How to complete this task - Return the run of lines below that opens with the line containing "LIGHT1 pin OUT: D33 -> D19" and closes with the line containing "TFT3 pin RES: D12 -> D33", keeping each one exact.

Records supplied -
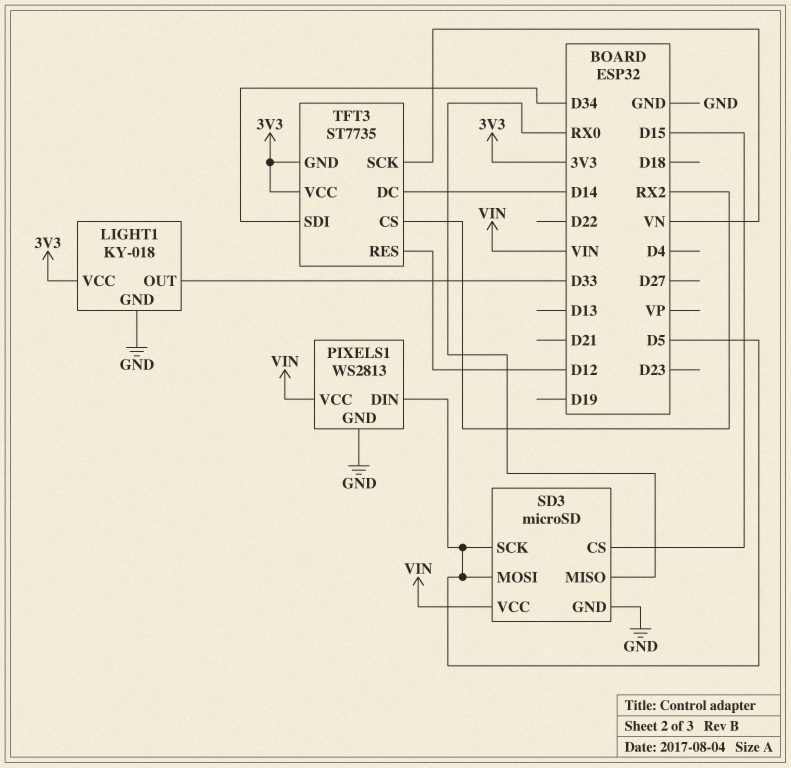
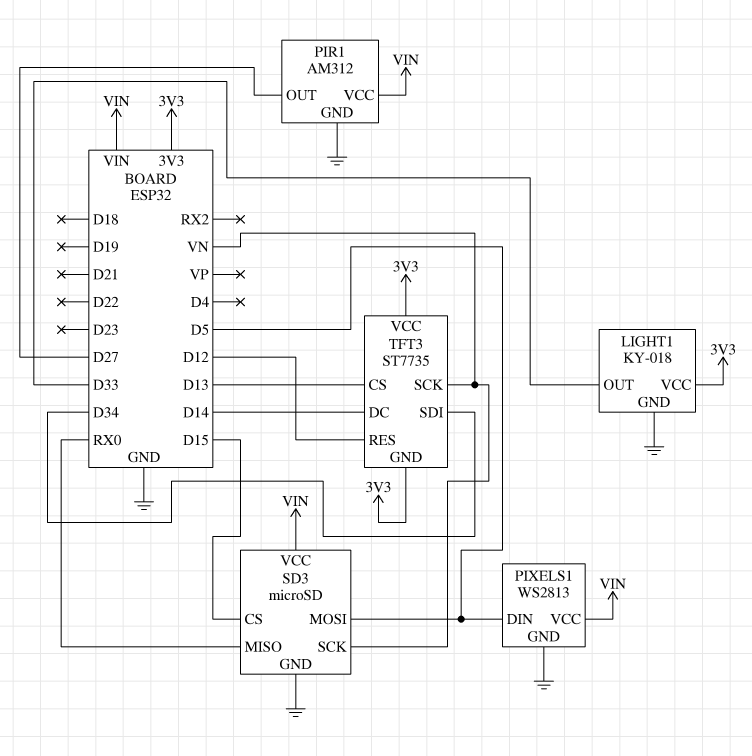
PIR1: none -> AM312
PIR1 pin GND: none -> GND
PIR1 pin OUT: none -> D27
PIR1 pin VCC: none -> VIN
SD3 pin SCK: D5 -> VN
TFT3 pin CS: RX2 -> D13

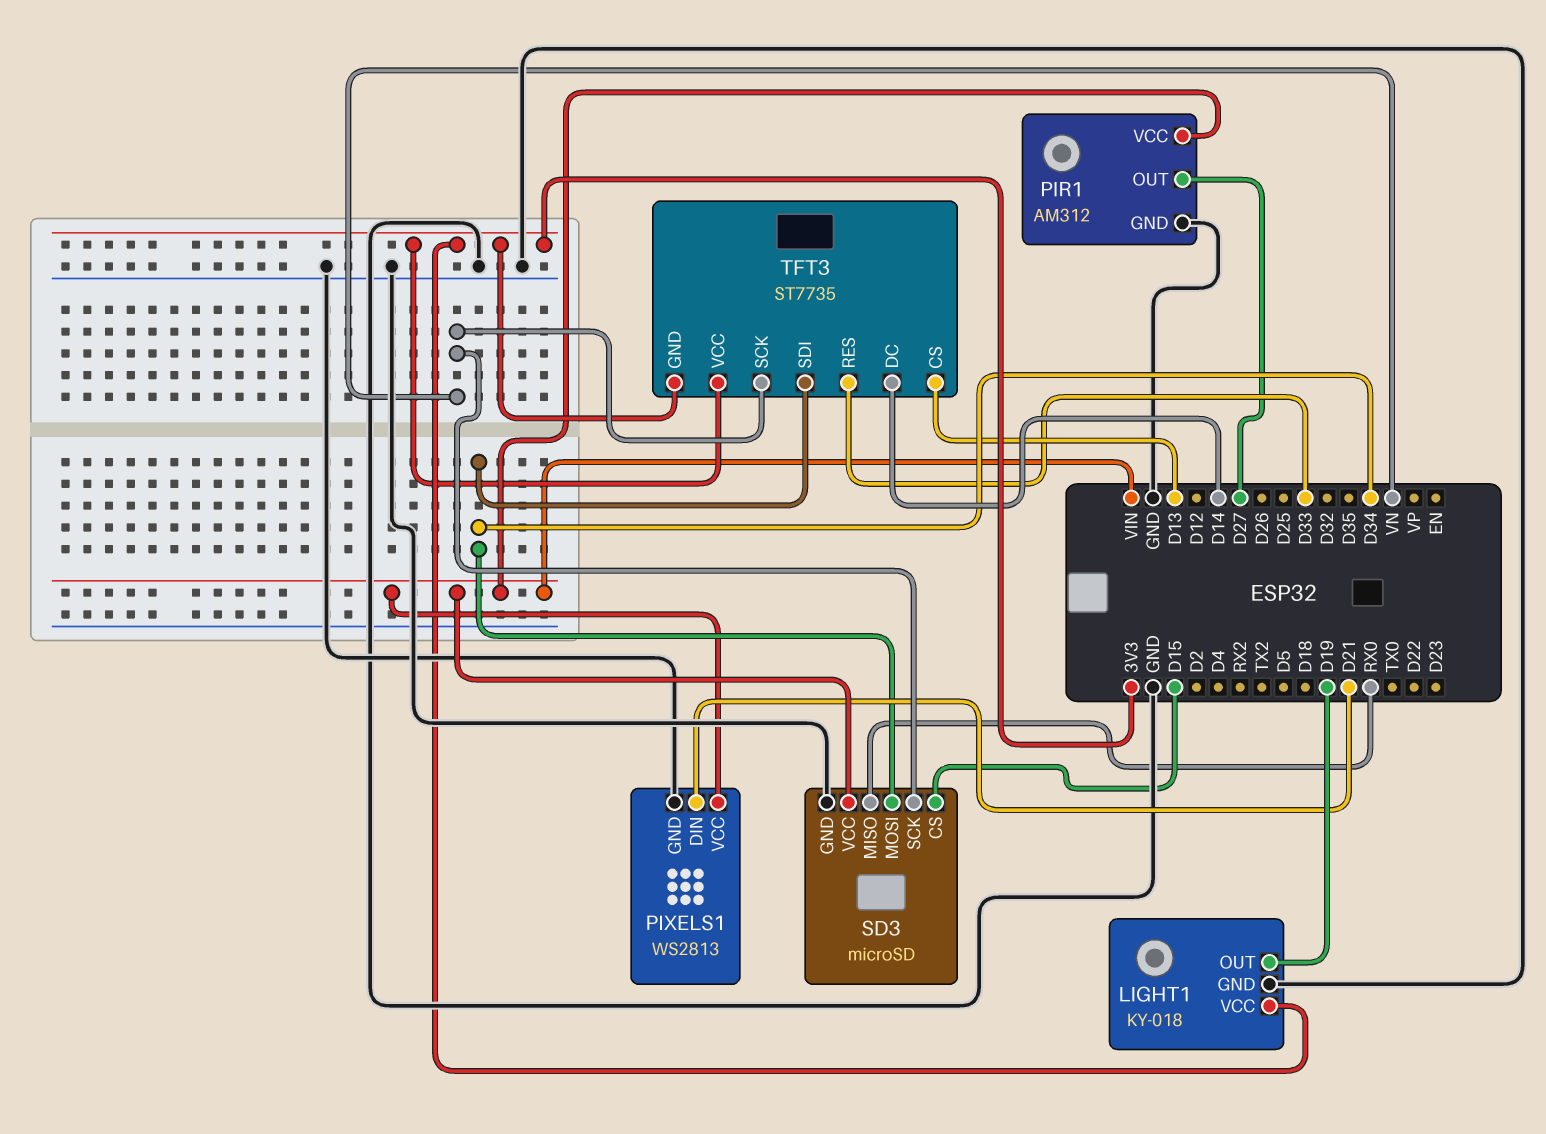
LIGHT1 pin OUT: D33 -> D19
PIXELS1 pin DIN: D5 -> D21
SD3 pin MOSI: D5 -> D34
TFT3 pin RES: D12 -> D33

---

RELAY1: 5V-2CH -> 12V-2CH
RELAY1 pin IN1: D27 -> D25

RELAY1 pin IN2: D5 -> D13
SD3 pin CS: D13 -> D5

Answer area -
LIGHT1 pin OUT: D33 -> D19
PIXELS1 pin DIN: D5 -> D21
SD3 pin MOSI: D5 -> D34
TFT3 pin RES: D12 -> D33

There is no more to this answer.